→ **Your assignment**
With the pictures removed, reproduce exactly the lines from the one that contains "orange button: 3 -> 2" through the last line of the entries below.

*** Opening of Material supplied ***

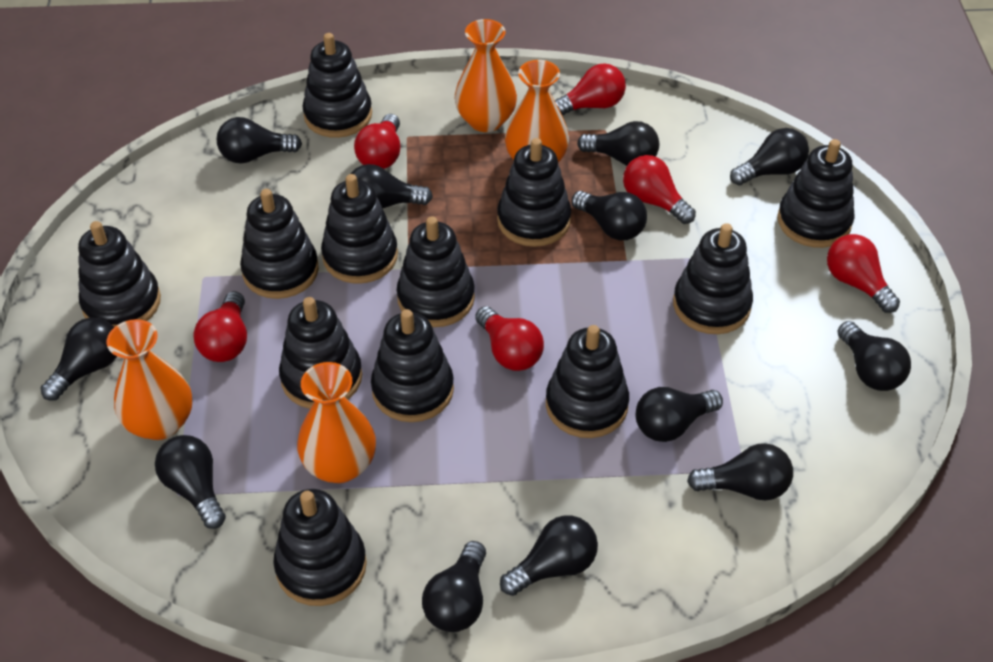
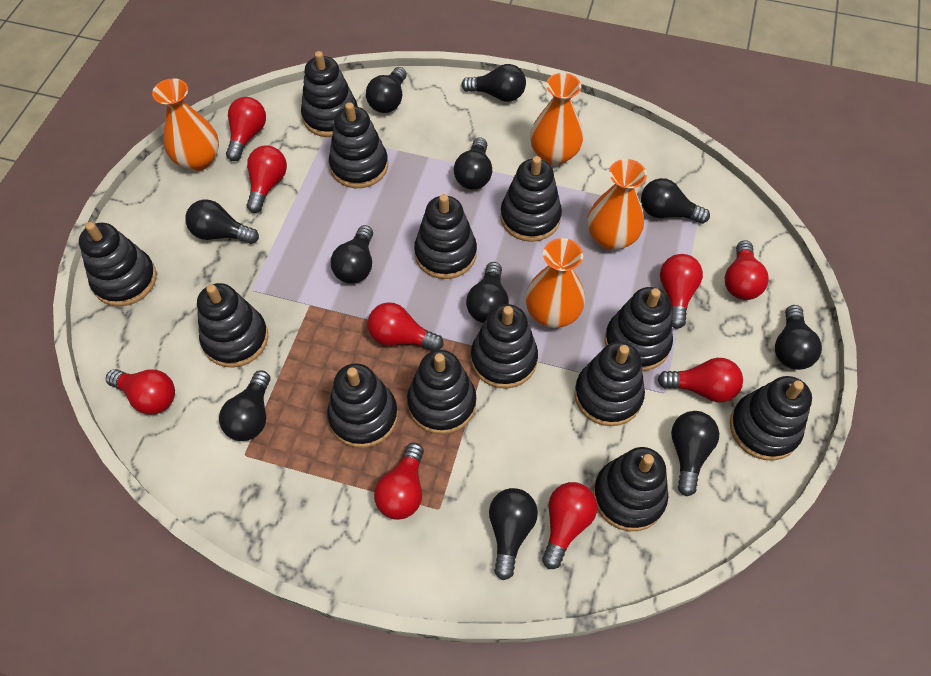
black light bulb: 12 -> 11
black stacking toy: 12 -> 13
red light bulb: 6 -> 9

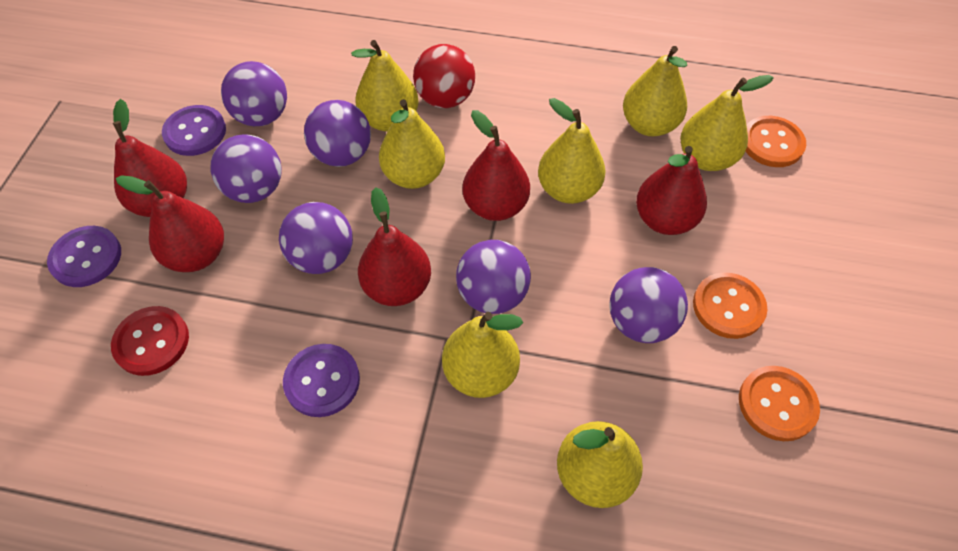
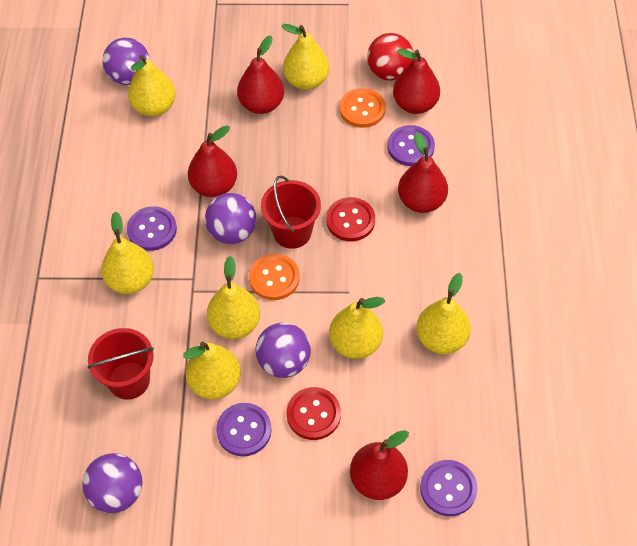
orange button: 3 -> 2
purple ball: 6 -> 4
purple button: 3 -> 4
red bucket: 0 -> 2
red button: 1 -> 2

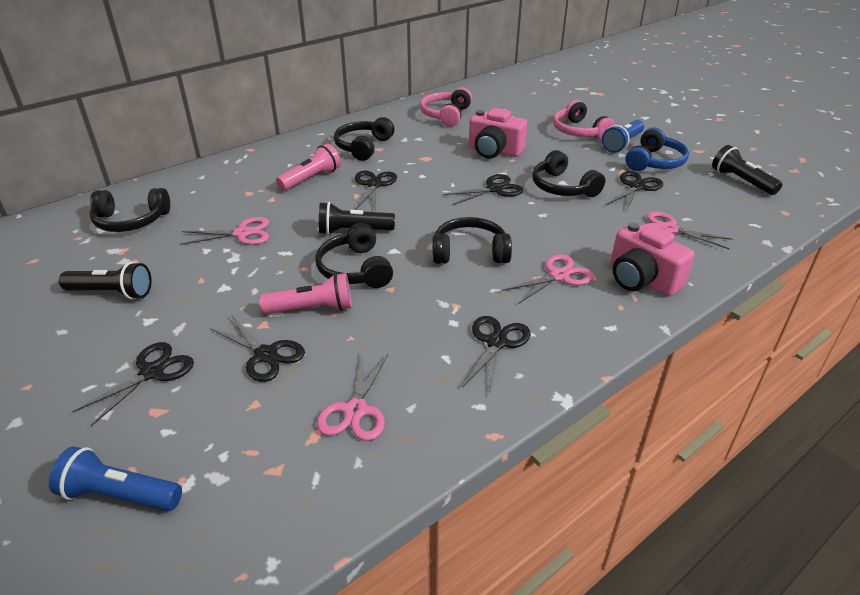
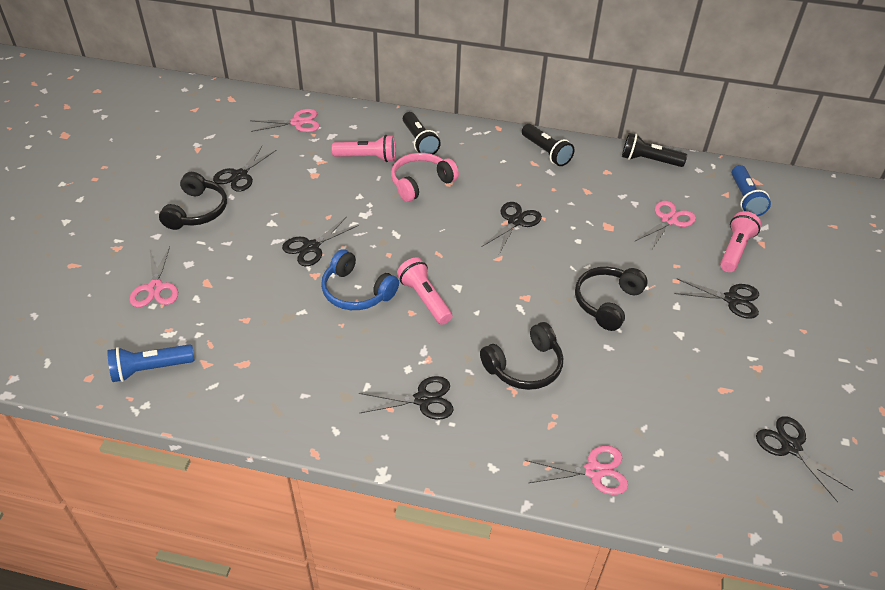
black headphones: 5 -> 3
pink camera: 2 -> 0
pink flashlight: 2 -> 3
pink headphones: 2 -> 1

*** Close of Material supplied ***

→ **Expected answer**
orange button: 3 -> 2
purple ball: 6 -> 4
purple button: 3 -> 4
red bucket: 0 -> 2
red button: 1 -> 2

black headphones: 5 -> 3
pink camera: 2 -> 0
pink flashlight: 2 -> 3
pink headphones: 2 -> 1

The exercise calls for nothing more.